> **PROBLEM**: Copy every line of the material below that contains the string "semicircle", matching case exactly.

> **GIVEN RECORDS**:
^^^^
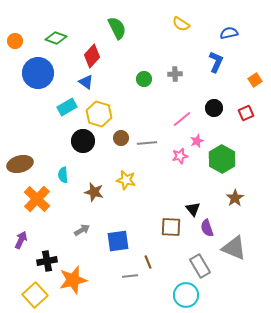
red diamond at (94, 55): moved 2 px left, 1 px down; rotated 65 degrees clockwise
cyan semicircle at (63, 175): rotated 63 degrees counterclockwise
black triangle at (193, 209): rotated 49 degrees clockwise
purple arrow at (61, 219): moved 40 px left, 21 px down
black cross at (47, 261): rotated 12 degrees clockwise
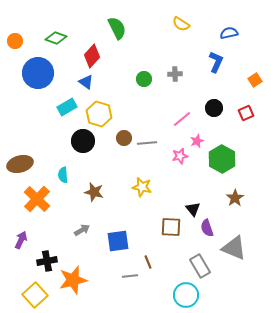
brown circle at (121, 138): moved 3 px right
yellow star at (126, 180): moved 16 px right, 7 px down
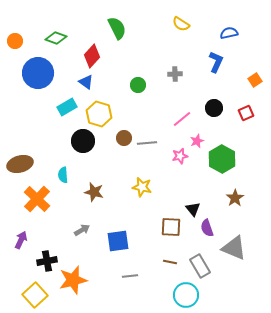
green circle at (144, 79): moved 6 px left, 6 px down
brown line at (148, 262): moved 22 px right; rotated 56 degrees counterclockwise
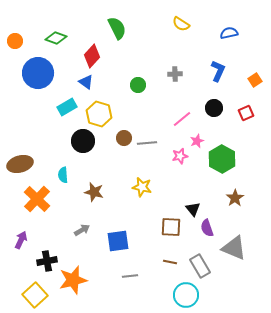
blue L-shape at (216, 62): moved 2 px right, 9 px down
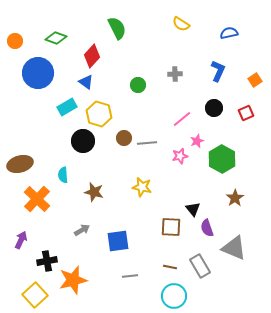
brown line at (170, 262): moved 5 px down
cyan circle at (186, 295): moved 12 px left, 1 px down
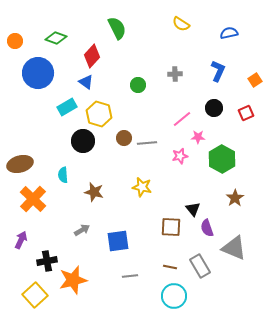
pink star at (197, 141): moved 1 px right, 4 px up; rotated 24 degrees clockwise
orange cross at (37, 199): moved 4 px left
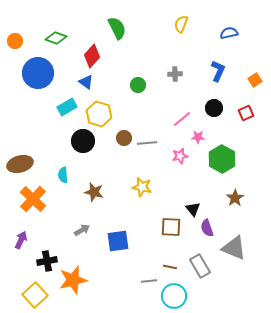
yellow semicircle at (181, 24): rotated 78 degrees clockwise
gray line at (130, 276): moved 19 px right, 5 px down
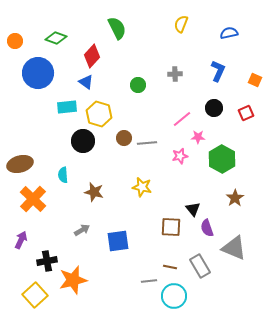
orange square at (255, 80): rotated 32 degrees counterclockwise
cyan rectangle at (67, 107): rotated 24 degrees clockwise
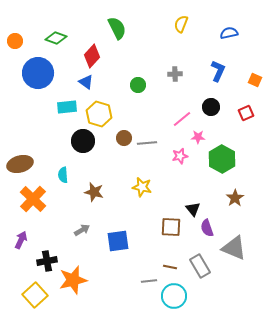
black circle at (214, 108): moved 3 px left, 1 px up
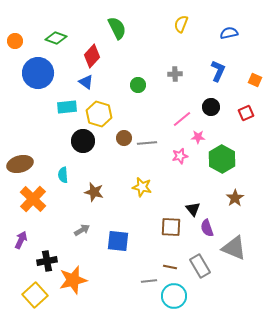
blue square at (118, 241): rotated 15 degrees clockwise
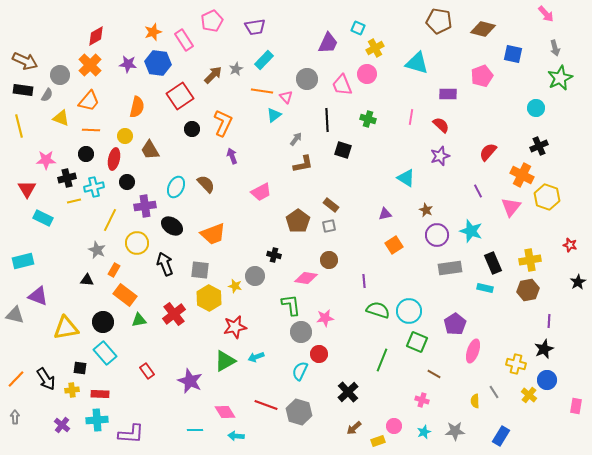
^^^^
> **SOLUTION TO THE PROBLEM**:
cyan semicircle at (63, 175): rotated 63 degrees counterclockwise
yellow semicircle at (181, 24): rotated 78 degrees clockwise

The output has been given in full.